● **Task description**: Transcribe only the lines in the data below falling between the line with "orange house <296,130,366,209>" and the line with "<234,192,271,228> to <508,87,541,126>", including those two lines, and leave out any picture.

● **Provided data**:
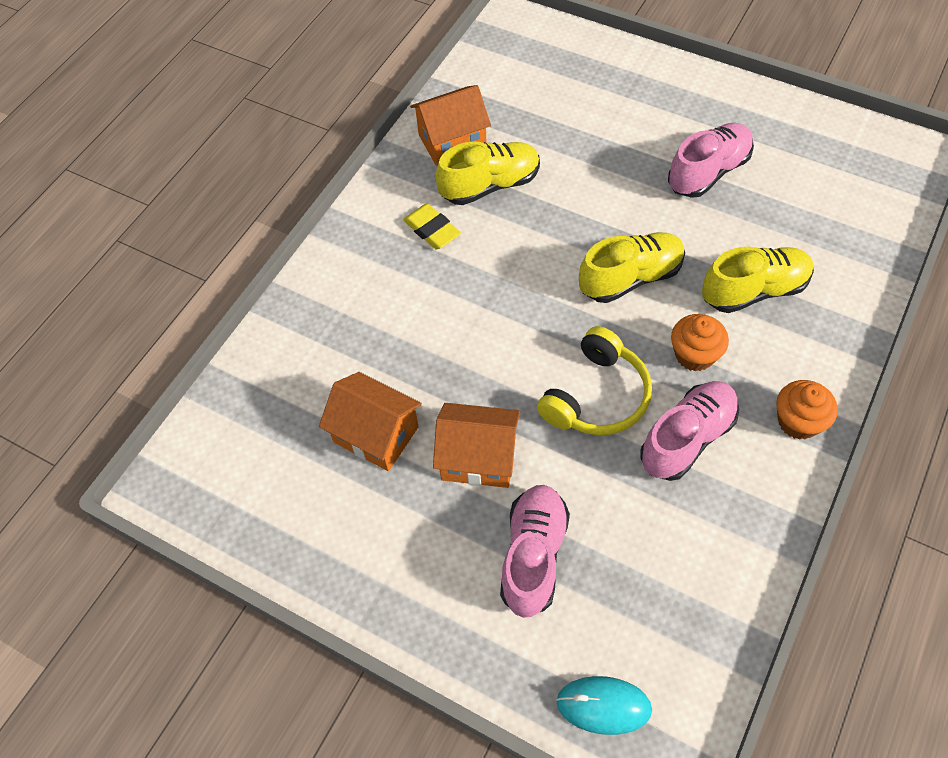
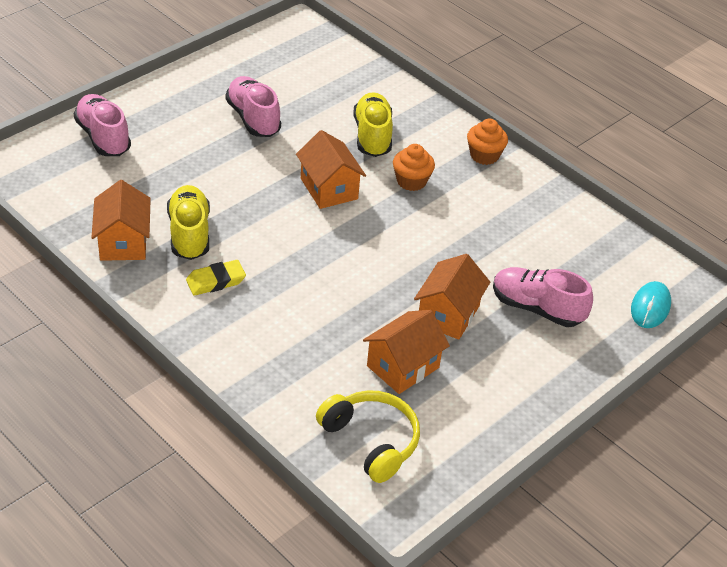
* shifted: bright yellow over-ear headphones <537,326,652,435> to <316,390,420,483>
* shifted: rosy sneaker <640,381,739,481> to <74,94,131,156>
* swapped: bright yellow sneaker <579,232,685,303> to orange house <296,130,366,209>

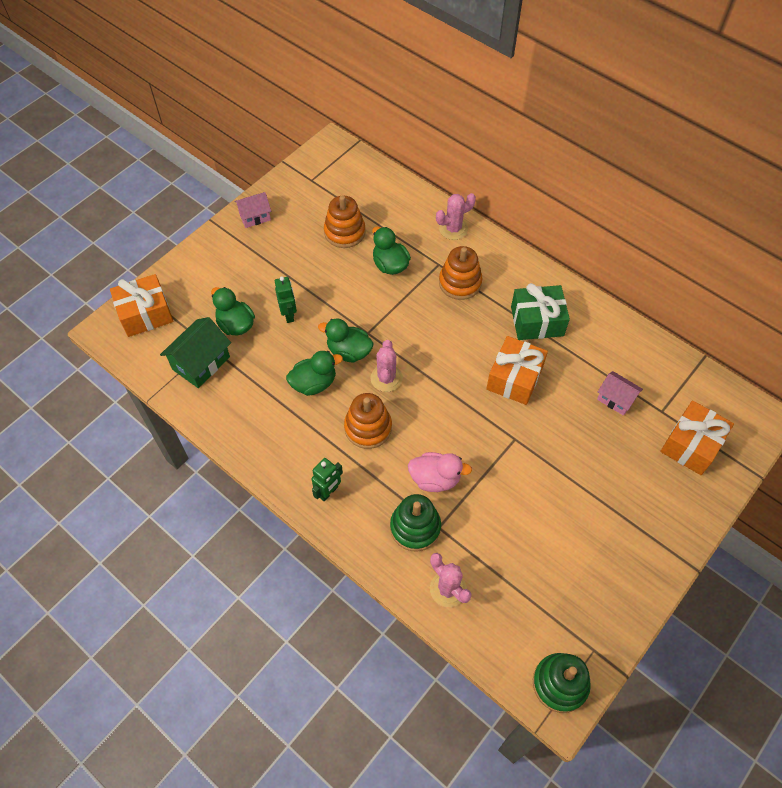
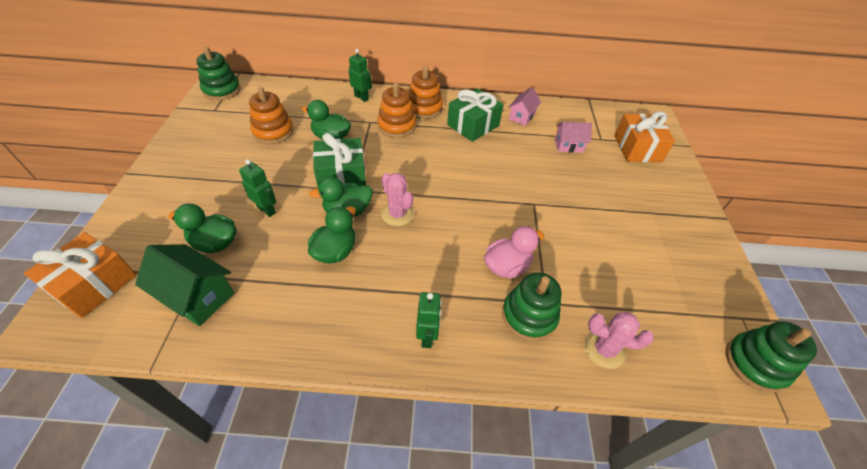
* gone: orange present <486,336,548,405>
* new: emerald ring stacker <196,47,241,100>
* new: emerald present <313,133,366,186>
* shifted: rosy house <234,192,271,228> to <508,87,541,126>
* shifted: orange ring stacker <344,393,392,449> to <409,66,443,119>
* swapped: rosy prickly plant <436,193,476,240> to emerald robot figure <349,49,372,102>
* rotated: emerald house <160,317,231,388> = <135,244,234,326> 60 degrees counterclockwise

● **Reply**:
* swapped: bright yellow sneaker <579,232,685,303> to orange house <296,130,366,209>

* gone: orange present <486,336,548,405>
* new: emerald ring stacker <196,47,241,100>
* new: emerald present <313,133,366,186>
* shifted: rosy house <234,192,271,228> to <508,87,541,126>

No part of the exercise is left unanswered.